How to complete this task ▸
Only a number is expected here: the count of lines in this data where "purple" occurs.

[Colored object listings]
::::::::

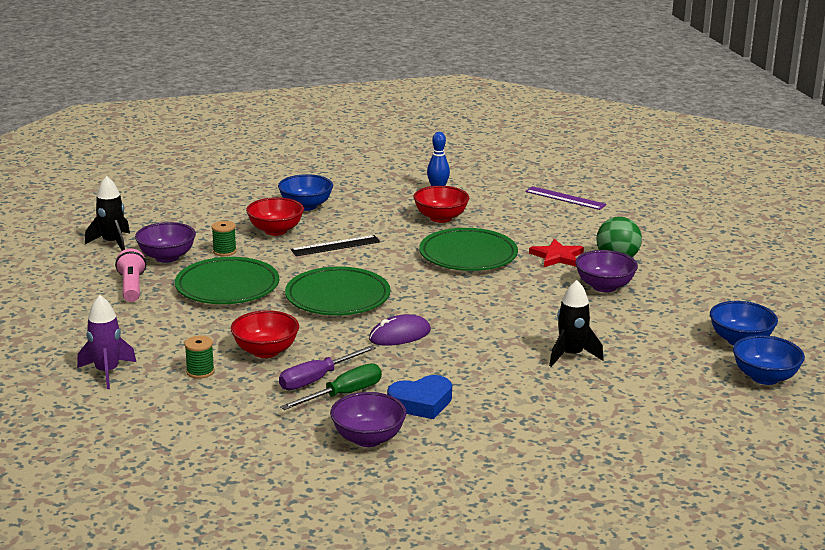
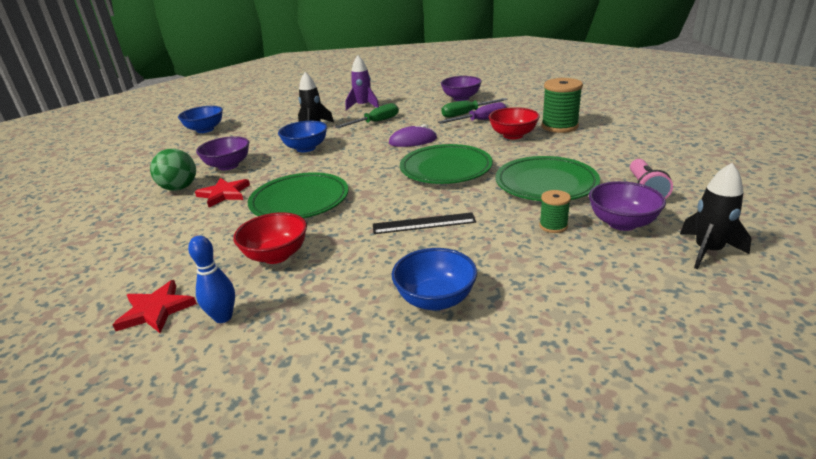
camera: 160 degrees left, 5 degrees up
purple rocket [77,295,136,389] -> purple rocket moved to [346,55,379,110]
green spool [184,336,214,379] -> green spool [542,78,583,133], size x1.87
red bowl [246,197,304,236] -> none
blue heart [387,375,452,419] -> none
purple ruler [525,186,607,210] -> none
blue bowl [733,335,805,385] -> blue bowl moved to [278,121,327,152]
none -> red star [113,280,197,333]
none -> green screwdriver [335,103,399,128]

::::::::

Answer to this exercise ▸
2